[Source records]
........

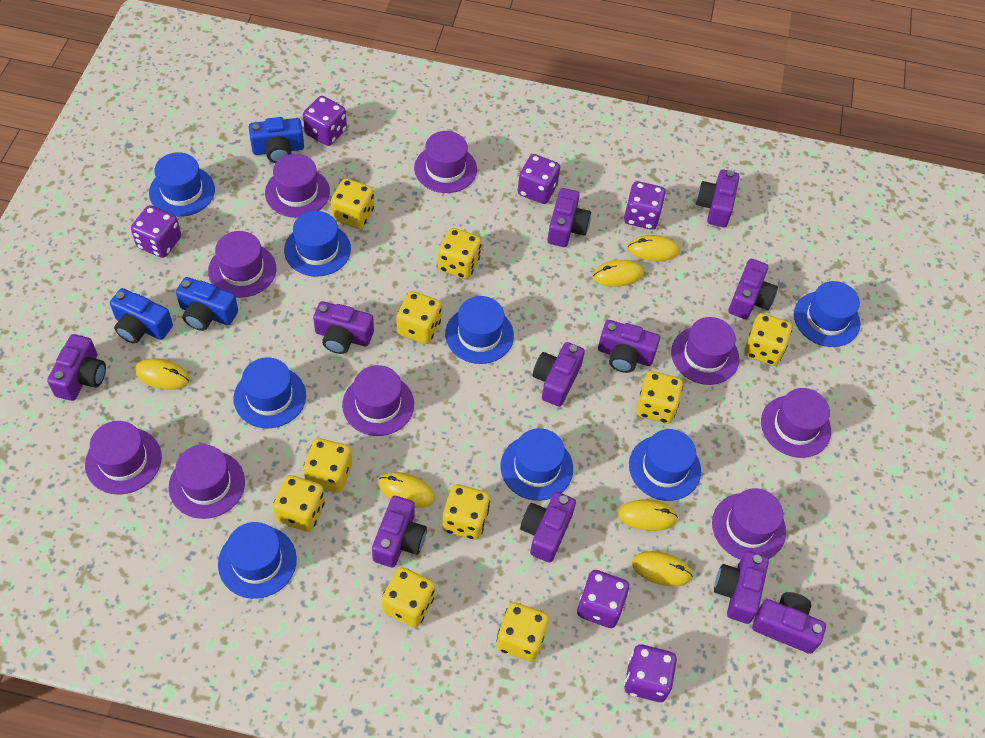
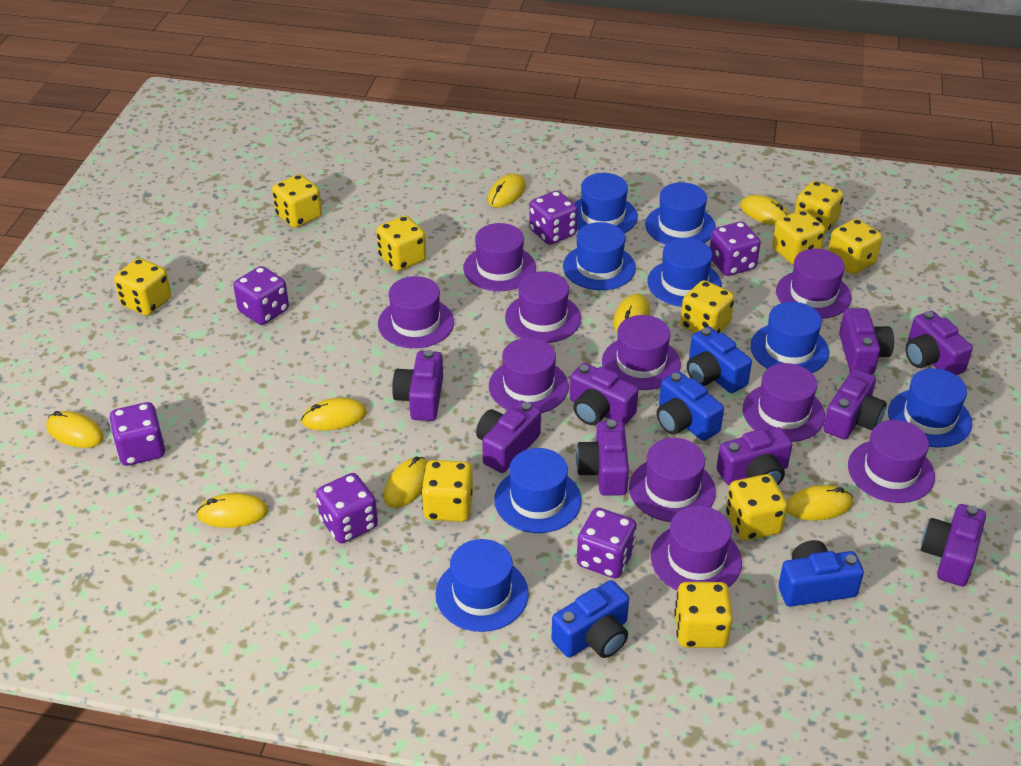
blue camera: 3 -> 4
purple camera: 11 -> 9
purple hat: 9 -> 10
yellow mouse: 6 -> 8

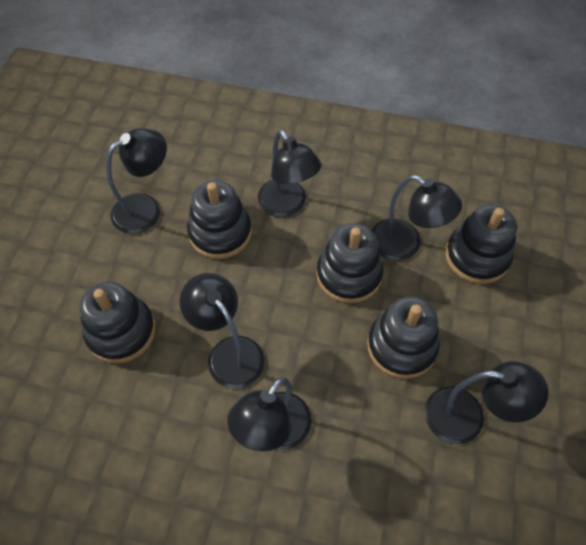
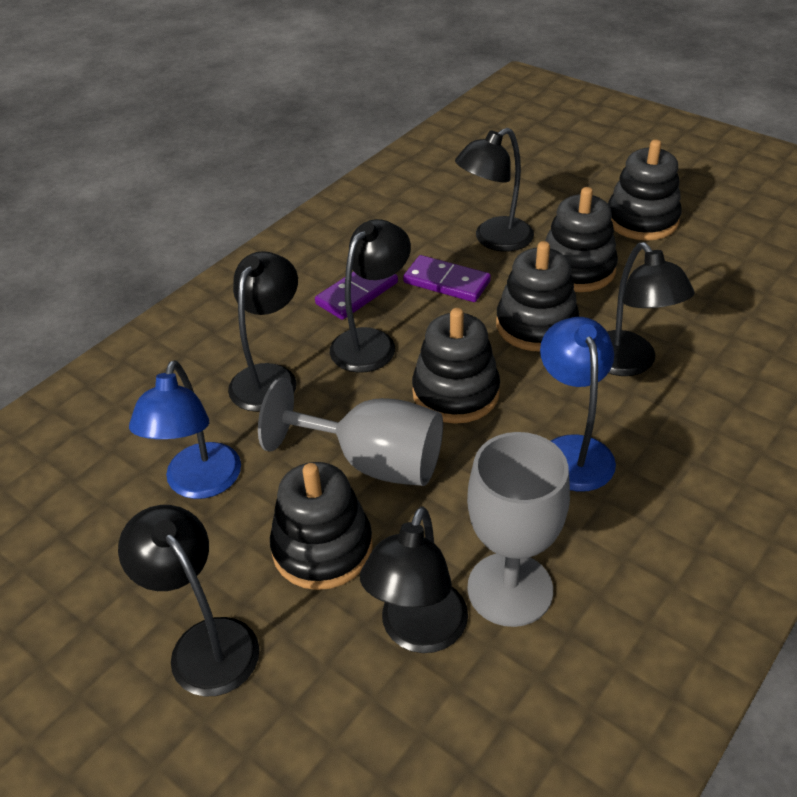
blue lamp: 0 -> 2
grey goblet: 0 -> 2
purple domino: 0 -> 2

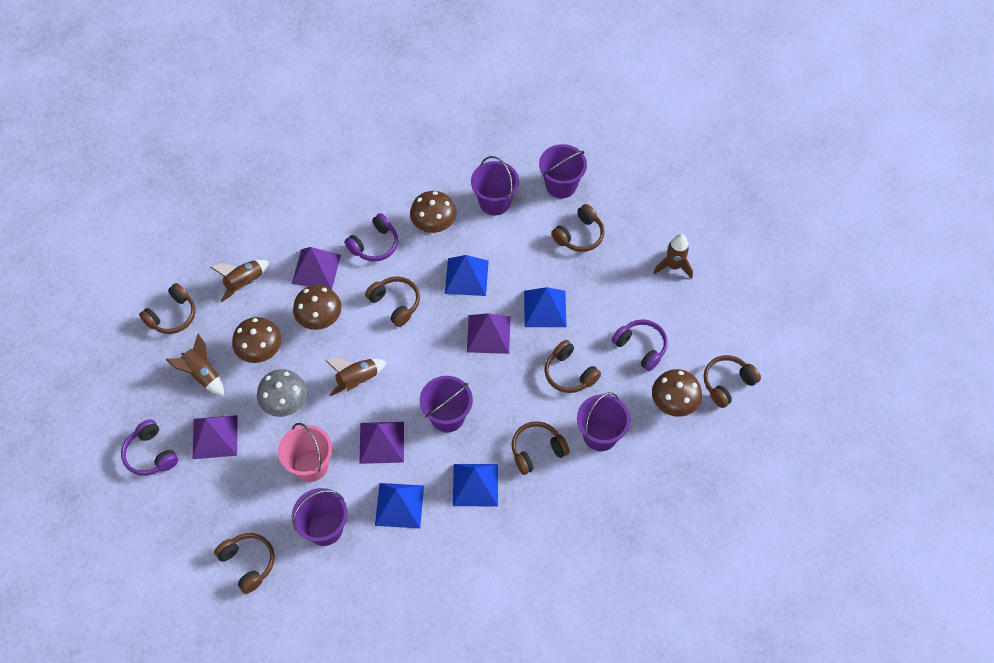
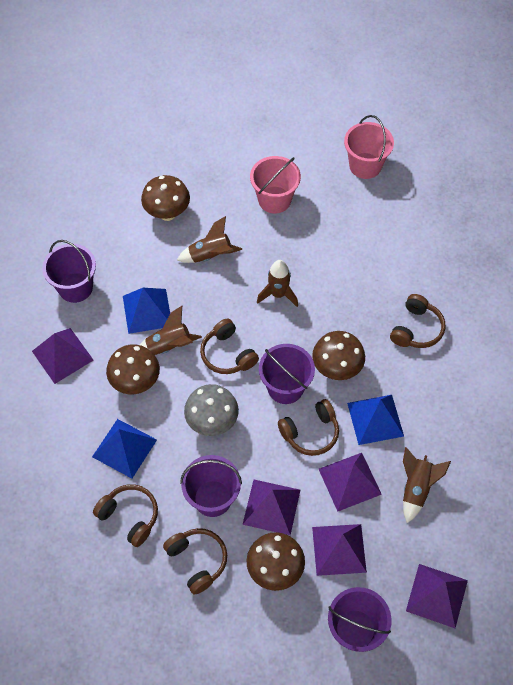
blue pyramid: 4 -> 3
brown headphones: 7 -> 5
pink bucket: 1 -> 2
purple bucket: 5 -> 4
purple headphones: 3 -> 0
purple pyramid: 4 -> 5

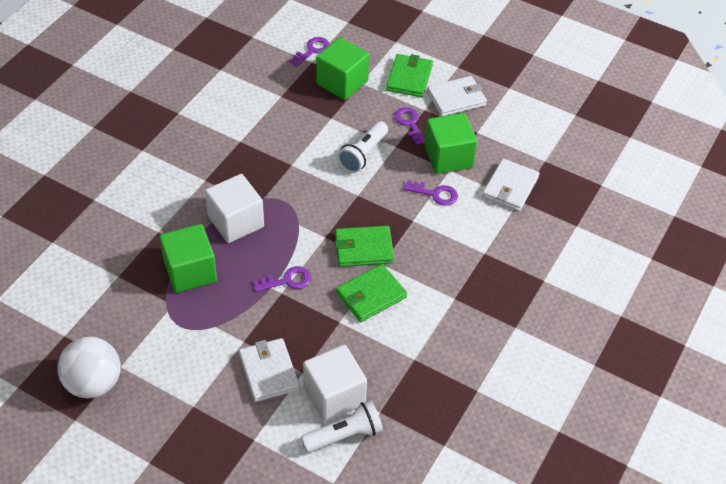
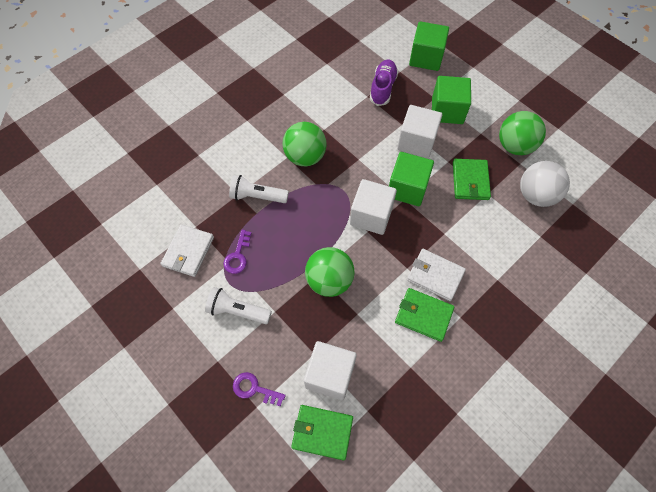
green ball: 0 -> 3
purple key: 4 -> 2
purple shoe: 0 -> 1
white cube: 2 -> 3
white wallet: 3 -> 2

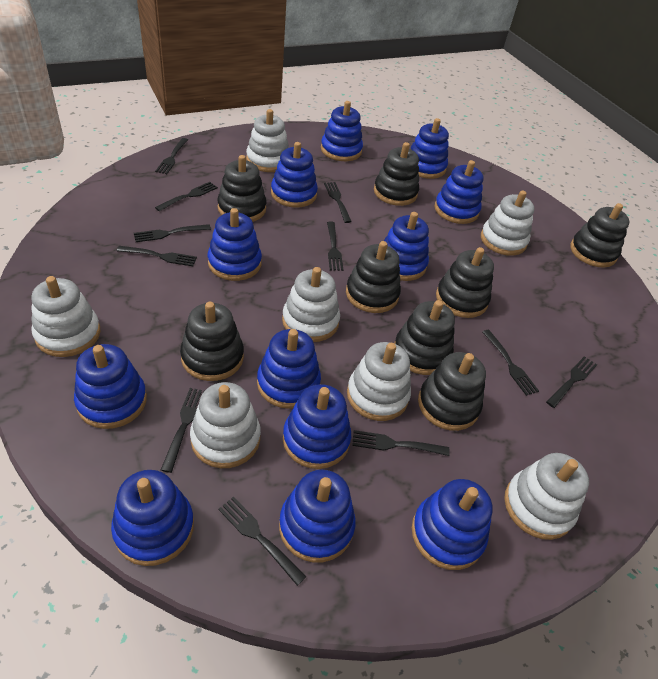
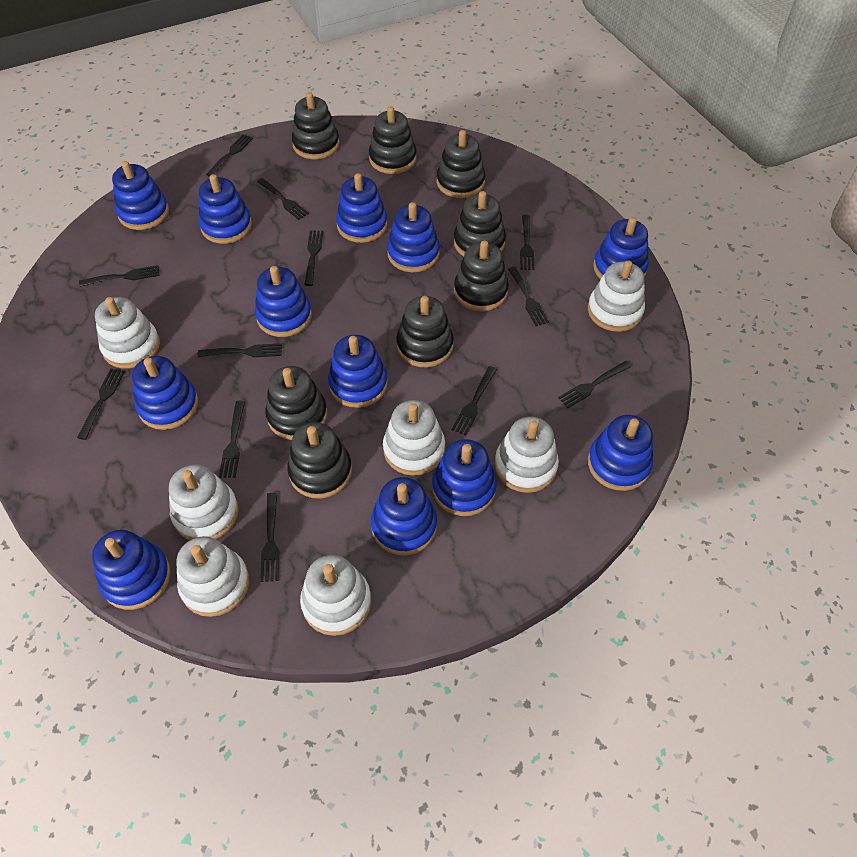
black fork: 11 -> 12

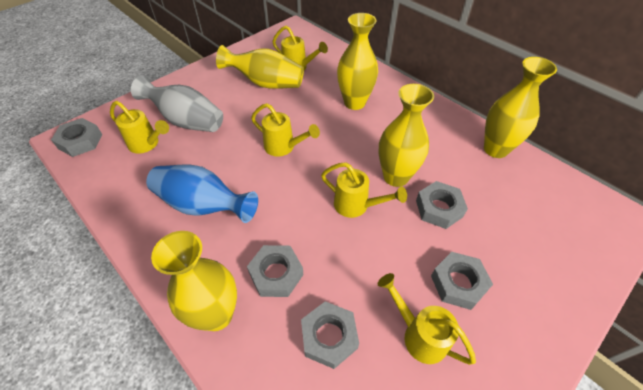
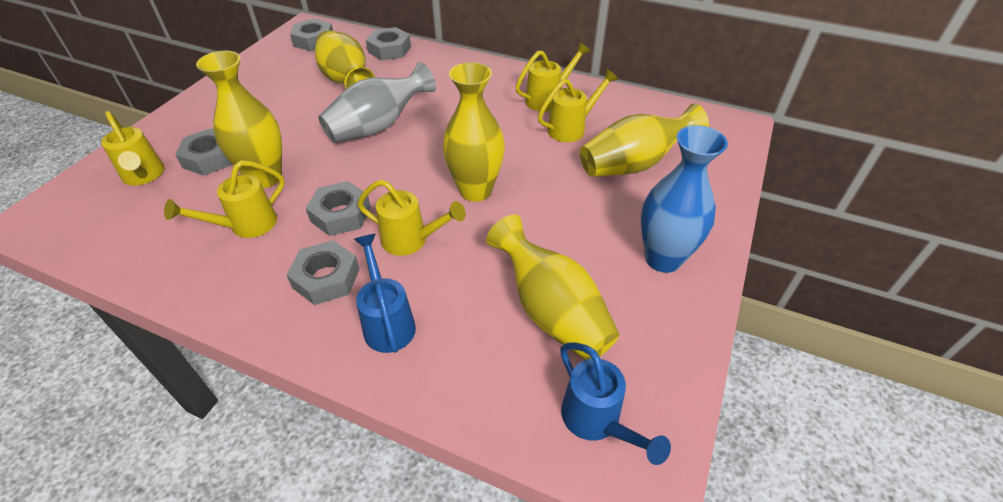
blue watering can: 0 -> 2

........

■ **TASK REQUIREMENTS**
Every picture stays out; reproduce exactly the lines from the one with "purple bucket: 5 -> 4" through the last line of the data above.

■ **SOLUTION TO THIS EXERCISE**
purple bucket: 5 -> 4
purple headphones: 3 -> 0
purple pyramid: 4 -> 5

green ball: 0 -> 3
purple key: 4 -> 2
purple shoe: 0 -> 1
white cube: 2 -> 3
white wallet: 3 -> 2

black fork: 11 -> 12

blue watering can: 0 -> 2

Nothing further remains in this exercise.